Start of The records
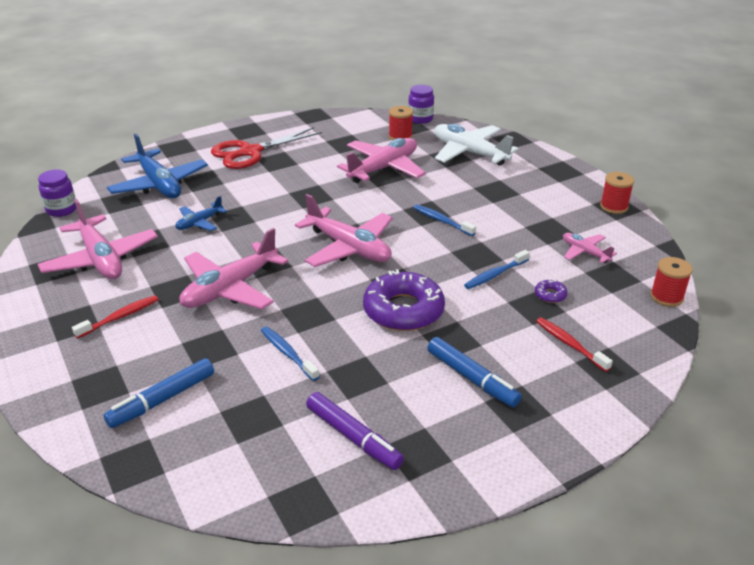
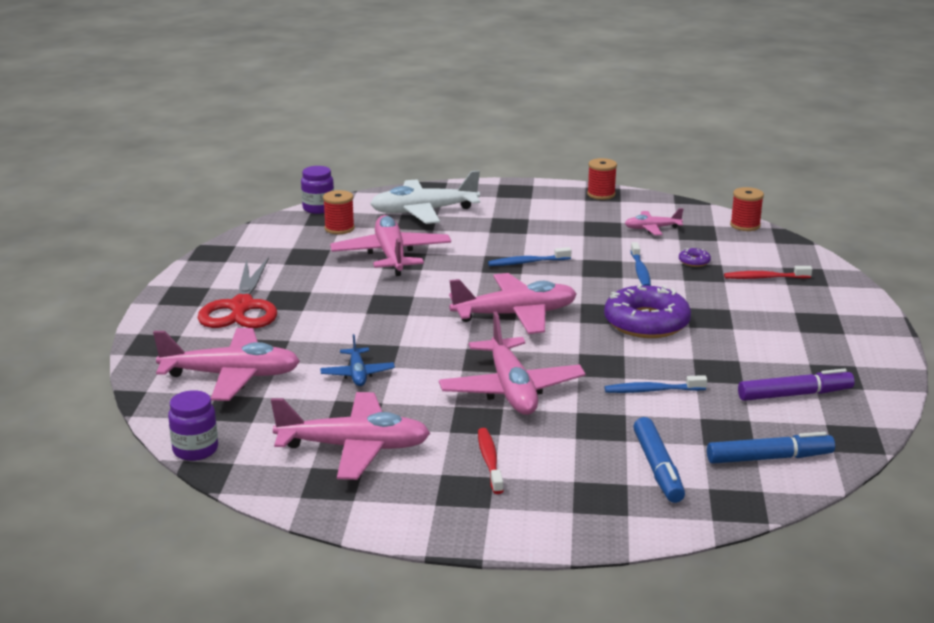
camera: 55 degrees left, 10 degrees down
(159, 184) = (231, 376): blue plane -> pink plane
(472, 378) = (768, 326): blue marker -> blue marker (769, 458)

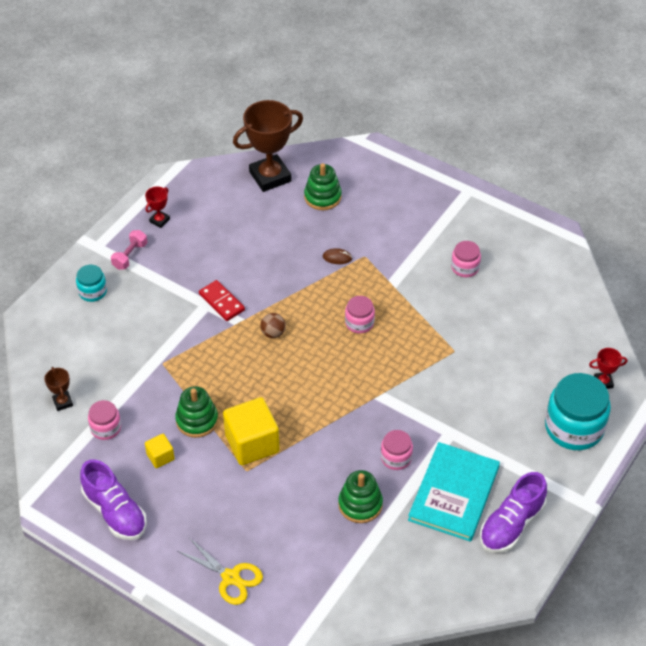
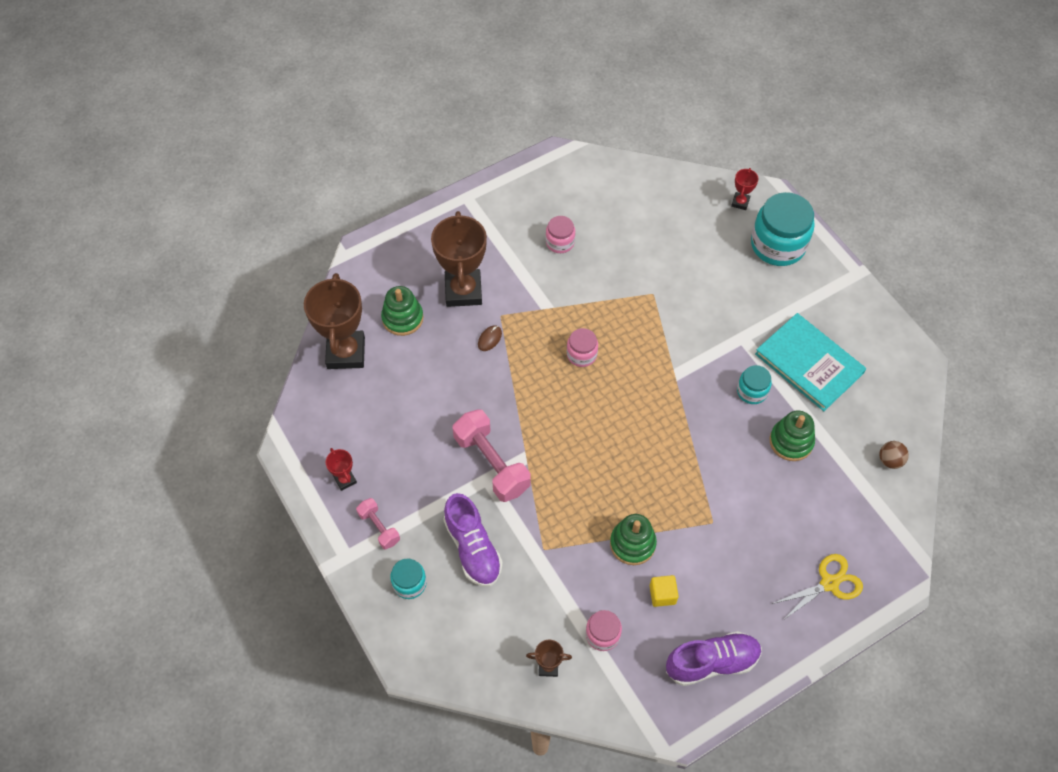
camera: 65 degrees left, 10 degrees up
(221, 302) = (492, 463): red domino -> pink dumbbell
(252, 443) = (683, 505): yellow cube -> none
(273, 333) = (556, 433): brown ball -> brown ball (890, 460)
(373, 224) = (463, 291): none -> brown trophy
(396, 458) = (752, 391): pink jar -> turquoise jar
(511, 524) = (858, 335): purple shoe -> purple shoe (473, 548)

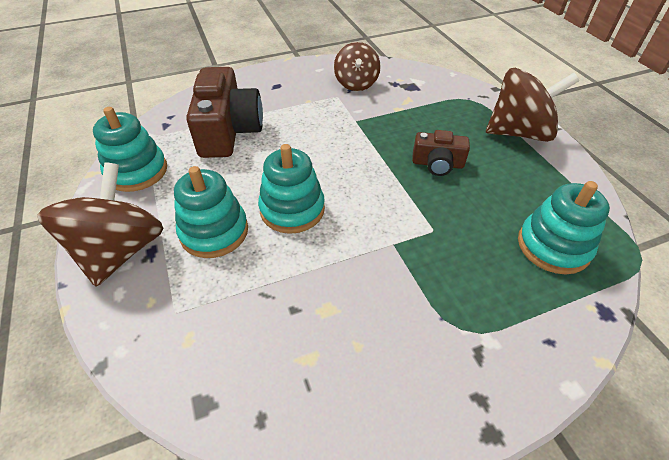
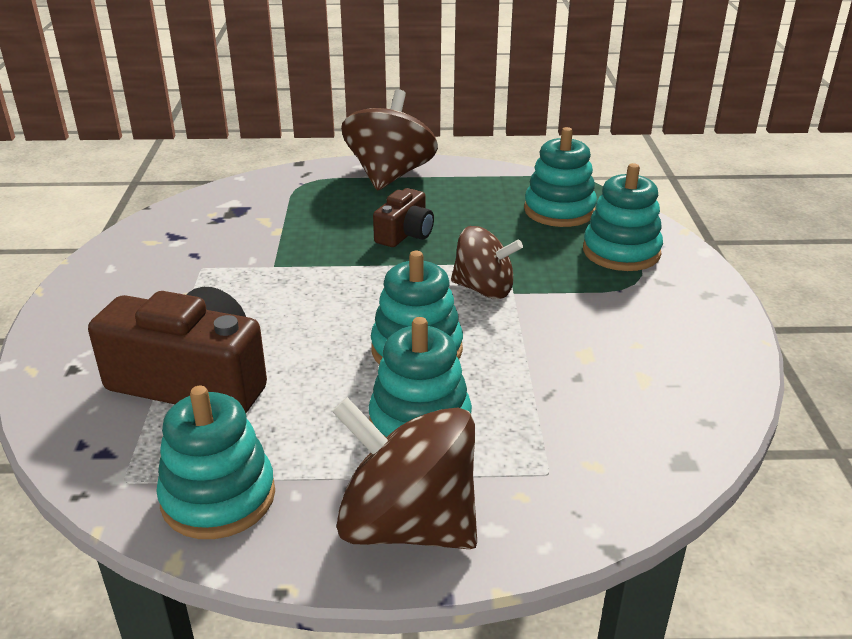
camera: 70 degrees left, 15 degrees down
(356, 84) = (186, 246): brown spinning top -> brown spinning top (484, 289)
(512, 308) = (621, 252): none -> turquoise stacking toy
End of The records
_What the task requires:_
Please print every record exactly, leaving out the pictures.

_Task output:_
camera: 55 degrees left, 10 degrees down
(159, 184) = (231, 376): blue plane -> pink plane
(472, 378) = (768, 326): blue marker -> blue marker (769, 458)

camera: 65 degrees left, 10 degrees up
(221, 302) = (492, 463): red domino -> pink dumbbell
(252, 443) = (683, 505): yellow cube -> none
(273, 333) = (556, 433): brown ball -> brown ball (890, 460)
(373, 224) = (463, 291): none -> brown trophy
(396, 458) = (752, 391): pink jar -> turquoise jar
(511, 524) = (858, 335): purple shoe -> purple shoe (473, 548)

camera: 70 degrees left, 15 degrees down
(356, 84) = (186, 246): brown spinning top -> brown spinning top (484, 289)
(512, 308) = (621, 252): none -> turquoise stacking toy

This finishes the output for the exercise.